# [TASK REQUIREMENTS]
Transcribe the whole listing exactly.

# [THE INPUT]
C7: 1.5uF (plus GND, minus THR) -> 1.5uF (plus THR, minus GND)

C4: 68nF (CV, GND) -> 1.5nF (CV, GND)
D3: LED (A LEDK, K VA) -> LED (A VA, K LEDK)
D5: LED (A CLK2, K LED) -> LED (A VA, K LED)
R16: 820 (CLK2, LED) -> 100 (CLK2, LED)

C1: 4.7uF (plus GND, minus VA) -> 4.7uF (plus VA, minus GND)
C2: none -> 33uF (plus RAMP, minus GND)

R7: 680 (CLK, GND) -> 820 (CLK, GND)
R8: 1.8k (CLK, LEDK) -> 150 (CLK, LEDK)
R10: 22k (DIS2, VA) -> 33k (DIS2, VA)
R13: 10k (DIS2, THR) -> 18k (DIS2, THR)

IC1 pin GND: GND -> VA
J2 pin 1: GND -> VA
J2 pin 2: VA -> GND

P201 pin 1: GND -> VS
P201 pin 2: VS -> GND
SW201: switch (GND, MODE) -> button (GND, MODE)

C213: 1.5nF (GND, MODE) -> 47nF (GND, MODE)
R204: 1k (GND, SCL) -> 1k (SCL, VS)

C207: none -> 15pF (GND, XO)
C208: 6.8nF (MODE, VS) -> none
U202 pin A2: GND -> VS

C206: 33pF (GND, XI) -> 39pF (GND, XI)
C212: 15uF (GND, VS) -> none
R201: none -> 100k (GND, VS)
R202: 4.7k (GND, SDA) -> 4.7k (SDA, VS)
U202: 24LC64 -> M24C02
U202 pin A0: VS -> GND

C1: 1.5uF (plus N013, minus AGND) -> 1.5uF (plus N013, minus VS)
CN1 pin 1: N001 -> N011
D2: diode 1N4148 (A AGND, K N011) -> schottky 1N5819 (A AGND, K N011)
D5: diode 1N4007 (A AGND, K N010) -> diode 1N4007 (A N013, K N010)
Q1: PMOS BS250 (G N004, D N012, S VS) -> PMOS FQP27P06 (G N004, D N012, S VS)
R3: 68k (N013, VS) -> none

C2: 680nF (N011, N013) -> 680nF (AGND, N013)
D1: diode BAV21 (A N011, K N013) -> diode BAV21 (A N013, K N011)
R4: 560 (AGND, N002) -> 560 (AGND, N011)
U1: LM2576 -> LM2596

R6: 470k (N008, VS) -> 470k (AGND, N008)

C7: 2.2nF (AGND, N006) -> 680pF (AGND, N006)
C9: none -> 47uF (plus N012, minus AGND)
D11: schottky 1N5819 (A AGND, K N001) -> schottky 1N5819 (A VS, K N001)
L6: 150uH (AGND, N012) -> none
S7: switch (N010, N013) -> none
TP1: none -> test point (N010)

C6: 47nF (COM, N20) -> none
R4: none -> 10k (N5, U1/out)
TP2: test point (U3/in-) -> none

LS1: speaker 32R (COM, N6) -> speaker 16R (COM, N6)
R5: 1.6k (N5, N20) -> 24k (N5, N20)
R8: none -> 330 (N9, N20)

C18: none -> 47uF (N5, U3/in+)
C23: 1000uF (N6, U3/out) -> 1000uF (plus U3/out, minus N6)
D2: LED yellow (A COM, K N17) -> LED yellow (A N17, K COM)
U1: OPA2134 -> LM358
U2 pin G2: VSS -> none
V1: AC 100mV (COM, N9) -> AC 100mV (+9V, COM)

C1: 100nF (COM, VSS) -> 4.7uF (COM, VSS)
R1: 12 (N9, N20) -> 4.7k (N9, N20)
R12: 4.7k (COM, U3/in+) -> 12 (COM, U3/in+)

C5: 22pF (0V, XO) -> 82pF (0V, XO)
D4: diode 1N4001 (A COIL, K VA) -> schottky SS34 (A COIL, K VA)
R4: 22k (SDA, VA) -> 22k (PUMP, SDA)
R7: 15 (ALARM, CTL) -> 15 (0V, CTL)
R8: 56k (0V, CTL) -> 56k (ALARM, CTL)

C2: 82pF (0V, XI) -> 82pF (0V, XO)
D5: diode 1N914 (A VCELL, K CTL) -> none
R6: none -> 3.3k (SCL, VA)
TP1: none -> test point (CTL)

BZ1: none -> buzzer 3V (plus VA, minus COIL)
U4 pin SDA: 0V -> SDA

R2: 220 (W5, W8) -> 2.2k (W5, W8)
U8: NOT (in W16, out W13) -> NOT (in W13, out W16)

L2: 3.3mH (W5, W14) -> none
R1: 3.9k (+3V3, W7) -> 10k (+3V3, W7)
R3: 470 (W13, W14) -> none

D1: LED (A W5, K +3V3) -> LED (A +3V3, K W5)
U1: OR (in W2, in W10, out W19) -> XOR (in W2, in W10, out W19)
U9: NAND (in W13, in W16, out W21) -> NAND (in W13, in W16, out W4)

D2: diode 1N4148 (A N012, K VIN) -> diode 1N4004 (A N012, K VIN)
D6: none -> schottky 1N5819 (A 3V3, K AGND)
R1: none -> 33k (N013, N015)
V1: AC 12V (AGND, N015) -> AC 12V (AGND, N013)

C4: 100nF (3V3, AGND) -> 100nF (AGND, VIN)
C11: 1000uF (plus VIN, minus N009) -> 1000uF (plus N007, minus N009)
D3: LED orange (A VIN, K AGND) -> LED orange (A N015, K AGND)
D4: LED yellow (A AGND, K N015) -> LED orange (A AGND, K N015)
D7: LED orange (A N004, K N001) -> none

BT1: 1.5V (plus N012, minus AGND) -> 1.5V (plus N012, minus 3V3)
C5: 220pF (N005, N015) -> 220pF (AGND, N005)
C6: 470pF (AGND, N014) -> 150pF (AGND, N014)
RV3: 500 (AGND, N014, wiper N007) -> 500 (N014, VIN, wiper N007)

# [REPLY TO THE EXERCISE]
C7: 1.5uF (plus GND, minus THR) -> 1.5uF (plus THR, minus GND)

C4: 68nF (CV, GND) -> 1.5nF (CV, GND)
D3: LED (A LEDK, K VA) -> LED (A VA, K LEDK)
D5: LED (A CLK2, K LED) -> LED (A VA, K LED)
R16: 820 (CLK2, LED) -> 100 (CLK2, LED)

C1: 4.7uF (plus GND, minus VA) -> 4.7uF (plus VA, minus GND)
C2: none -> 33uF (plus RAMP, minus GND)

R7: 680 (CLK, GND) -> 820 (CLK, GND)
R8: 1.8k (CLK, LEDK) -> 150 (CLK, LEDK)
R10: 22k (DIS2, VA) -> 33k (DIS2, VA)
R13: 10k (DIS2, THR) -> 18k (DIS2, THR)

IC1 pin GND: GND -> VA
J2 pin 1: GND -> VA
J2 pin 2: VA -> GND

P201 pin 1: GND -> VS
P201 pin 2: VS -> GND
SW201: switch (GND, MODE) -> button (GND, MODE)

C213: 1.5nF (GND, MODE) -> 47nF (GND, MODE)
R204: 1k (GND, SCL) -> 1k (SCL, VS)

C207: none -> 15pF (GND, XO)
C208: 6.8nF (MODE, VS) -> none
U202 pin A2: GND -> VS

C206: 33pF (GND, XI) -> 39pF (GND, XI)
C212: 15uF (GND, VS) -> none
R201: none -> 100k (GND, VS)
R202: 4.7k (GND, SDA) -> 4.7k (SDA, VS)
U202: 24LC64 -> M24C02
U202 pin A0: VS -> GND

C1: 1.5uF (plus N013, minus AGND) -> 1.5uF (plus N013, minus VS)
CN1 pin 1: N001 -> N011
D2: diode 1N4148 (A AGND, K N011) -> schottky 1N5819 (A AGND, K N011)
D5: diode 1N4007 (A AGND, K N010) -> diode 1N4007 (A N013, K N010)
Q1: PMOS BS250 (G N004, D N012, S VS) -> PMOS FQP27P06 (G N004, D N012, S VS)
R3: 68k (N013, VS) -> none

C2: 680nF (N011, N013) -> 680nF (AGND, N013)
D1: diode BAV21 (A N011, K N013) -> diode BAV21 (A N013, K N011)
R4: 560 (AGND, N002) -> 560 (AGND, N011)
U1: LM2576 -> LM2596

R6: 470k (N008, VS) -> 470k (AGND, N008)

C7: 2.2nF (AGND, N006) -> 680pF (AGND, N006)
C9: none -> 47uF (plus N012, minus AGND)
D11: schottky 1N5819 (A AGND, K N001) -> schottky 1N5819 (A VS, K N001)
L6: 150uH (AGND, N012) -> none
S7: switch (N010, N013) -> none
TP1: none -> test point (N010)

C6: 47nF (COM, N20) -> none
R4: none -> 10k (N5, U1/out)
TP2: test point (U3/in-) -> none

LS1: speaker 32R (COM, N6) -> speaker 16R (COM, N6)
R5: 1.6k (N5, N20) -> 24k (N5, N20)
R8: none -> 330 (N9, N20)

C18: none -> 47uF (N5, U3/in+)
C23: 1000uF (N6, U3/out) -> 1000uF (plus U3/out, minus N6)
D2: LED yellow (A COM, K N17) -> LED yellow (A N17, K COM)
U1: OPA2134 -> LM358
U2 pin G2: VSS -> none
V1: AC 100mV (COM, N9) -> AC 100mV (+9V, COM)

C1: 100nF (COM, VSS) -> 4.7uF (COM, VSS)
R1: 12 (N9, N20) -> 4.7k (N9, N20)
R12: 4.7k (COM, U3/in+) -> 12 (COM, U3/in+)

C5: 22pF (0V, XO) -> 82pF (0V, XO)
D4: diode 1N4001 (A COIL, K VA) -> schottky SS34 (A COIL, K VA)
R4: 22k (SDA, VA) -> 22k (PUMP, SDA)
R7: 15 (ALARM, CTL) -> 15 (0V, CTL)
R8: 56k (0V, CTL) -> 56k (ALARM, CTL)

C2: 82pF (0V, XI) -> 82pF (0V, XO)
D5: diode 1N914 (A VCELL, K CTL) -> none
R6: none -> 3.3k (SCL, VA)
TP1: none -> test point (CTL)

BZ1: none -> buzzer 3V (plus VA, minus COIL)
U4 pin SDA: 0V -> SDA

R2: 220 (W5, W8) -> 2.2k (W5, W8)
U8: NOT (in W16, out W13) -> NOT (in W13, out W16)

L2: 3.3mH (W5, W14) -> none
R1: 3.9k (+3V3, W7) -> 10k (+3V3, W7)
R3: 470 (W13, W14) -> none

D1: LED (A W5, K +3V3) -> LED (A +3V3, K W5)
U1: OR (in W2, in W10, out W19) -> XOR (in W2, in W10, out W19)
U9: NAND (in W13, in W16, out W21) -> NAND (in W13, in W16, out W4)

D2: diode 1N4148 (A N012, K VIN) -> diode 1N4004 (A N012, K VIN)
D6: none -> schottky 1N5819 (A 3V3, K AGND)
R1: none -> 33k (N013, N015)
V1: AC 12V (AGND, N015) -> AC 12V (AGND, N013)

C4: 100nF (3V3, AGND) -> 100nF (AGND, VIN)
C11: 1000uF (plus VIN, minus N009) -> 1000uF (plus N007, minus N009)
D3: LED orange (A VIN, K AGND) -> LED orange (A N015, K AGND)
D4: LED yellow (A AGND, K N015) -> LED orange (A AGND, K N015)
D7: LED orange (A N004, K N001) -> none

BT1: 1.5V (plus N012, minus AGND) -> 1.5V (plus N012, minus 3V3)
C5: 220pF (N005, N015) -> 220pF (AGND, N005)
C6: 470pF (AGND, N014) -> 150pF (AGND, N014)
RV3: 500 (AGND, N014, wiper N007) -> 500 (N014, VIN, wiper N007)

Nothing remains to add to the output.